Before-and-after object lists
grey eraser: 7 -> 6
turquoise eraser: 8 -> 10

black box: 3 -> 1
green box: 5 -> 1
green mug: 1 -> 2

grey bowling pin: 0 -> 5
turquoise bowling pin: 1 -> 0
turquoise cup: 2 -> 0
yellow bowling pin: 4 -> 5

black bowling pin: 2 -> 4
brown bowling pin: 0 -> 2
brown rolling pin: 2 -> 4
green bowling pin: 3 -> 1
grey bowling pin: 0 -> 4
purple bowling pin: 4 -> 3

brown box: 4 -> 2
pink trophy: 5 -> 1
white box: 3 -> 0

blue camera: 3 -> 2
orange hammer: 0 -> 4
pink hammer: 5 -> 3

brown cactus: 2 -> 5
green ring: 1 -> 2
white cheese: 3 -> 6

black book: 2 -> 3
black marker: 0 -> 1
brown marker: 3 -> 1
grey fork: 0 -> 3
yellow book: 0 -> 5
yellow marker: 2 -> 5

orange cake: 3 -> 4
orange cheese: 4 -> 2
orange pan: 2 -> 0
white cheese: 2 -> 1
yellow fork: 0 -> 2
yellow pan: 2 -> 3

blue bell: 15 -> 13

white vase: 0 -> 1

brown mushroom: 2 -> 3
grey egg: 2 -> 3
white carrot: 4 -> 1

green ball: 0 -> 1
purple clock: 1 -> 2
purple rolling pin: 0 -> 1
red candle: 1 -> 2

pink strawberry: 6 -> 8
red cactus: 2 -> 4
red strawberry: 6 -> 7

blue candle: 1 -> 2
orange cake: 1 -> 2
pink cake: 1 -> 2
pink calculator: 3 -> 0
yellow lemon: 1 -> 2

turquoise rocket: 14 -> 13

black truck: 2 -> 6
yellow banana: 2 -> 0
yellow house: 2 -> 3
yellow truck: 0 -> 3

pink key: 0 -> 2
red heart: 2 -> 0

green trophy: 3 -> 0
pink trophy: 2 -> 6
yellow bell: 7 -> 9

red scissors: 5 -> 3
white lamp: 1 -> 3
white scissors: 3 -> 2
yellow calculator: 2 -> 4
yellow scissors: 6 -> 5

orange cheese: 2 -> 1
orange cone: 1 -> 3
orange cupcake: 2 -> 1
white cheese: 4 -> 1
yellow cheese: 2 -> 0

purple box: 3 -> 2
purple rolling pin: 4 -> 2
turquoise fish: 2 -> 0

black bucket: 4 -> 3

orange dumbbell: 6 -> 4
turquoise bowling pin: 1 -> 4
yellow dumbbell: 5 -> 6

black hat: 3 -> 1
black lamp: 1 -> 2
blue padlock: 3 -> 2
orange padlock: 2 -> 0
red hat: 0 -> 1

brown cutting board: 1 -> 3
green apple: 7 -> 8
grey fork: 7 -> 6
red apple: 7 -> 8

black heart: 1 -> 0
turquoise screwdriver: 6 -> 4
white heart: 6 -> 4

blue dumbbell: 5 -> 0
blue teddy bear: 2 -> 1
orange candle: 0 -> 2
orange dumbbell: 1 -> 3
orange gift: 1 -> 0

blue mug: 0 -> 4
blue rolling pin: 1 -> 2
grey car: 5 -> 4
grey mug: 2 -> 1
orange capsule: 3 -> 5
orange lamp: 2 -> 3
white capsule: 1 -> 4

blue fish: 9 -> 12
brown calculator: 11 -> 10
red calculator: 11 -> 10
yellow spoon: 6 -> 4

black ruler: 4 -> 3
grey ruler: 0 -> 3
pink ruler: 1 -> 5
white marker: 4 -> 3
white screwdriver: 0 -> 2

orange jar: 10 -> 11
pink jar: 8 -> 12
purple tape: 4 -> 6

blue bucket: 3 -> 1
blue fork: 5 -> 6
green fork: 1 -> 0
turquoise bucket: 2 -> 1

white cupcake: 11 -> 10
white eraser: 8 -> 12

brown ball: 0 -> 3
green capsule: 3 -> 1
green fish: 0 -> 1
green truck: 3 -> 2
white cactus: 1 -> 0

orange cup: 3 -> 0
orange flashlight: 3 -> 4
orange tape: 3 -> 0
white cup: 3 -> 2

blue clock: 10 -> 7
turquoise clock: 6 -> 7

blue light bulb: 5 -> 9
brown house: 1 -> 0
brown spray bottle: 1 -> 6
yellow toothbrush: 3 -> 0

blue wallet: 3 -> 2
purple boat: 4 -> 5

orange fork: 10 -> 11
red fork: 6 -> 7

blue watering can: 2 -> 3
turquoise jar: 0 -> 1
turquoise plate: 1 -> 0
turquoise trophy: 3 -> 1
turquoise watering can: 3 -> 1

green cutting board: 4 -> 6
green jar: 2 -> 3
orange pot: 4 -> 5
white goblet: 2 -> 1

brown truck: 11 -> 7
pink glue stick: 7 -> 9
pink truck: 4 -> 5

Work item =
Above are the records; copy all of them exactly.

Response below =
grey eraser: 7 -> 6
turquoise eraser: 8 -> 10

black box: 3 -> 1
green box: 5 -> 1
green mug: 1 -> 2

grey bowling pin: 0 -> 5
turquoise bowling pin: 1 -> 0
turquoise cup: 2 -> 0
yellow bowling pin: 4 -> 5

black bowling pin: 2 -> 4
brown bowling pin: 0 -> 2
brown rolling pin: 2 -> 4
green bowling pin: 3 -> 1
grey bowling pin: 0 -> 4
purple bowling pin: 4 -> 3

brown box: 4 -> 2
pink trophy: 5 -> 1
white box: 3 -> 0

blue camera: 3 -> 2
orange hammer: 0 -> 4
pink hammer: 5 -> 3

brown cactus: 2 -> 5
green ring: 1 -> 2
white cheese: 3 -> 6

black book: 2 -> 3
black marker: 0 -> 1
brown marker: 3 -> 1
grey fork: 0 -> 3
yellow book: 0 -> 5
yellow marker: 2 -> 5

orange cake: 3 -> 4
orange cheese: 4 -> 2
orange pan: 2 -> 0
white cheese: 2 -> 1
yellow fork: 0 -> 2
yellow pan: 2 -> 3

blue bell: 15 -> 13

white vase: 0 -> 1

brown mushroom: 2 -> 3
grey egg: 2 -> 3
white carrot: 4 -> 1

green ball: 0 -> 1
purple clock: 1 -> 2
purple rolling pin: 0 -> 1
red candle: 1 -> 2

pink strawberry: 6 -> 8
red cactus: 2 -> 4
red strawberry: 6 -> 7

blue candle: 1 -> 2
orange cake: 1 -> 2
pink cake: 1 -> 2
pink calculator: 3 -> 0
yellow lemon: 1 -> 2

turquoise rocket: 14 -> 13

black truck: 2 -> 6
yellow banana: 2 -> 0
yellow house: 2 -> 3
yellow truck: 0 -> 3

pink key: 0 -> 2
red heart: 2 -> 0

green trophy: 3 -> 0
pink trophy: 2 -> 6
yellow bell: 7 -> 9

red scissors: 5 -> 3
white lamp: 1 -> 3
white scissors: 3 -> 2
yellow calculator: 2 -> 4
yellow scissors: 6 -> 5

orange cheese: 2 -> 1
orange cone: 1 -> 3
orange cupcake: 2 -> 1
white cheese: 4 -> 1
yellow cheese: 2 -> 0

purple box: 3 -> 2
purple rolling pin: 4 -> 2
turquoise fish: 2 -> 0

black bucket: 4 -> 3

orange dumbbell: 6 -> 4
turquoise bowling pin: 1 -> 4
yellow dumbbell: 5 -> 6

black hat: 3 -> 1
black lamp: 1 -> 2
blue padlock: 3 -> 2
orange padlock: 2 -> 0
red hat: 0 -> 1

brown cutting board: 1 -> 3
green apple: 7 -> 8
grey fork: 7 -> 6
red apple: 7 -> 8

black heart: 1 -> 0
turquoise screwdriver: 6 -> 4
white heart: 6 -> 4

blue dumbbell: 5 -> 0
blue teddy bear: 2 -> 1
orange candle: 0 -> 2
orange dumbbell: 1 -> 3
orange gift: 1 -> 0

blue mug: 0 -> 4
blue rolling pin: 1 -> 2
grey car: 5 -> 4
grey mug: 2 -> 1
orange capsule: 3 -> 5
orange lamp: 2 -> 3
white capsule: 1 -> 4

blue fish: 9 -> 12
brown calculator: 11 -> 10
red calculator: 11 -> 10
yellow spoon: 6 -> 4

black ruler: 4 -> 3
grey ruler: 0 -> 3
pink ruler: 1 -> 5
white marker: 4 -> 3
white screwdriver: 0 -> 2

orange jar: 10 -> 11
pink jar: 8 -> 12
purple tape: 4 -> 6

blue bucket: 3 -> 1
blue fork: 5 -> 6
green fork: 1 -> 0
turquoise bucket: 2 -> 1

white cupcake: 11 -> 10
white eraser: 8 -> 12

brown ball: 0 -> 3
green capsule: 3 -> 1
green fish: 0 -> 1
green truck: 3 -> 2
white cactus: 1 -> 0

orange cup: 3 -> 0
orange flashlight: 3 -> 4
orange tape: 3 -> 0
white cup: 3 -> 2

blue clock: 10 -> 7
turquoise clock: 6 -> 7

blue light bulb: 5 -> 9
brown house: 1 -> 0
brown spray bottle: 1 -> 6
yellow toothbrush: 3 -> 0

blue wallet: 3 -> 2
purple boat: 4 -> 5

orange fork: 10 -> 11
red fork: 6 -> 7

blue watering can: 2 -> 3
turquoise jar: 0 -> 1
turquoise plate: 1 -> 0
turquoise trophy: 3 -> 1
turquoise watering can: 3 -> 1

green cutting board: 4 -> 6
green jar: 2 -> 3
orange pot: 4 -> 5
white goblet: 2 -> 1

brown truck: 11 -> 7
pink glue stick: 7 -> 9
pink truck: 4 -> 5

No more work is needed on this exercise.